[What you are asked to do]
Count, in the entries below, the lines in which "blood" occurs. Give the number, nothing more.

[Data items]
"""

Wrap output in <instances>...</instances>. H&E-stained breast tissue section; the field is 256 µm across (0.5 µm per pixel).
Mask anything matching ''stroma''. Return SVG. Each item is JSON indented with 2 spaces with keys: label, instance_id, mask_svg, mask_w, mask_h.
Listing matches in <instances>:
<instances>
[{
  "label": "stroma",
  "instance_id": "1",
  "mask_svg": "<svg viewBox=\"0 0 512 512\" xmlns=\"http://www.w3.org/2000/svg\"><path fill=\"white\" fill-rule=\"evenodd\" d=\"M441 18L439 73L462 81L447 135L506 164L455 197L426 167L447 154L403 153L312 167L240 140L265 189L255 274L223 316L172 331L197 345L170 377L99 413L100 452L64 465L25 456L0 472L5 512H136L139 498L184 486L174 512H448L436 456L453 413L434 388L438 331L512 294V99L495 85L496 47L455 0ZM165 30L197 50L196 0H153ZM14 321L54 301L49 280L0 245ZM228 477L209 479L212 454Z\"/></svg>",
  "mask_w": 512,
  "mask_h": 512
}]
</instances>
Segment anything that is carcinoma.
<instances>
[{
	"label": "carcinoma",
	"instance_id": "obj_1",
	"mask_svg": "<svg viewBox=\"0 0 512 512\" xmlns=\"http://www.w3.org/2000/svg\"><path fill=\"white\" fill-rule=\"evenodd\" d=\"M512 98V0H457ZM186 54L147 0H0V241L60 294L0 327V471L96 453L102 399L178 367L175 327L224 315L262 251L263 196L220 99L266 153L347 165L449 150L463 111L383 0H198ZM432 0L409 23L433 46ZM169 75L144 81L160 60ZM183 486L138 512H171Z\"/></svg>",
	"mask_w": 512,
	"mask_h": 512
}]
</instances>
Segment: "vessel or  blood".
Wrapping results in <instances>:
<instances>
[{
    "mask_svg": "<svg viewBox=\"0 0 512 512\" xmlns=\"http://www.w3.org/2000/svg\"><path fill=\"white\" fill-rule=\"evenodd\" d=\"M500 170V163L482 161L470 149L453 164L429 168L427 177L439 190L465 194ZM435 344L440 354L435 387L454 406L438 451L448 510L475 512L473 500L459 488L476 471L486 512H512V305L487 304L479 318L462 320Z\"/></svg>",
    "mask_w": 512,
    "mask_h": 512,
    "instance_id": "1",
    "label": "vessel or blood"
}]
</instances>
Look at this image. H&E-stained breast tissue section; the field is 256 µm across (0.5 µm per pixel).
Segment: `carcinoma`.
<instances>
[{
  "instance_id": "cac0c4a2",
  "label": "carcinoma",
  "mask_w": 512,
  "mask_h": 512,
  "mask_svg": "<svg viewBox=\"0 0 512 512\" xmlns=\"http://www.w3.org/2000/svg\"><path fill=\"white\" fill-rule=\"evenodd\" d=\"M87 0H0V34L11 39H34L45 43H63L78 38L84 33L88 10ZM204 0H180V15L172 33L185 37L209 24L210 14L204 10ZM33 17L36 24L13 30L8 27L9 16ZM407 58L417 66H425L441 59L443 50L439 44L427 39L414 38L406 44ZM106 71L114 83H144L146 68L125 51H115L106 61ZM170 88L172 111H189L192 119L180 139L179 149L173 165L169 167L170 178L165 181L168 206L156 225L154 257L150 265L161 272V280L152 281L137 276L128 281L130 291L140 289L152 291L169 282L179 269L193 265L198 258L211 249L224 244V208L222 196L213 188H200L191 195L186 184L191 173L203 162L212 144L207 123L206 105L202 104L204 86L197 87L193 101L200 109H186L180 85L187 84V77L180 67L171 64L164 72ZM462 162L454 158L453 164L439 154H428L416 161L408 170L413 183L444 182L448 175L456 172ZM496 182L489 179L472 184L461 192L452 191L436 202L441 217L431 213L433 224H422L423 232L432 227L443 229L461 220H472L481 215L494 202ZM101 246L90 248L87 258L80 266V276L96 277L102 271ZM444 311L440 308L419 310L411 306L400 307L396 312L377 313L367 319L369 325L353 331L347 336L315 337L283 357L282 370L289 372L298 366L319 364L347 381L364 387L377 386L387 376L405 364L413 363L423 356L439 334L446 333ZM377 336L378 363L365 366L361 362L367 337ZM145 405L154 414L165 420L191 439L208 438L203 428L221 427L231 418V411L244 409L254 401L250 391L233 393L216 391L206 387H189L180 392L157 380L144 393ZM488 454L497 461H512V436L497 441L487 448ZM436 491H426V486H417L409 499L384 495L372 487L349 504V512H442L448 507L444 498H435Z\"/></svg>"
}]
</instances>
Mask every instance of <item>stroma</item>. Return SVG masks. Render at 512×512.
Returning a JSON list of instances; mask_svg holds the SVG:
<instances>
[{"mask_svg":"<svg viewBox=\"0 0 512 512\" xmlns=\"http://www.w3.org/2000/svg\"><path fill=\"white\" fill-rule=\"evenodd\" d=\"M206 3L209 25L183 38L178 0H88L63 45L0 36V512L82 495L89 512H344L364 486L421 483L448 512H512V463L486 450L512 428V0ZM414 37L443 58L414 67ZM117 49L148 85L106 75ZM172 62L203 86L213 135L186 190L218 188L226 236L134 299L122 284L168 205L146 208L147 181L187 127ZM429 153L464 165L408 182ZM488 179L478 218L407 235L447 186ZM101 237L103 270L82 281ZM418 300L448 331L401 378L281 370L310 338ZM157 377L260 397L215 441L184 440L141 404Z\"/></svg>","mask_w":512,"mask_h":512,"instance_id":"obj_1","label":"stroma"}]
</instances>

"""

[Result]
2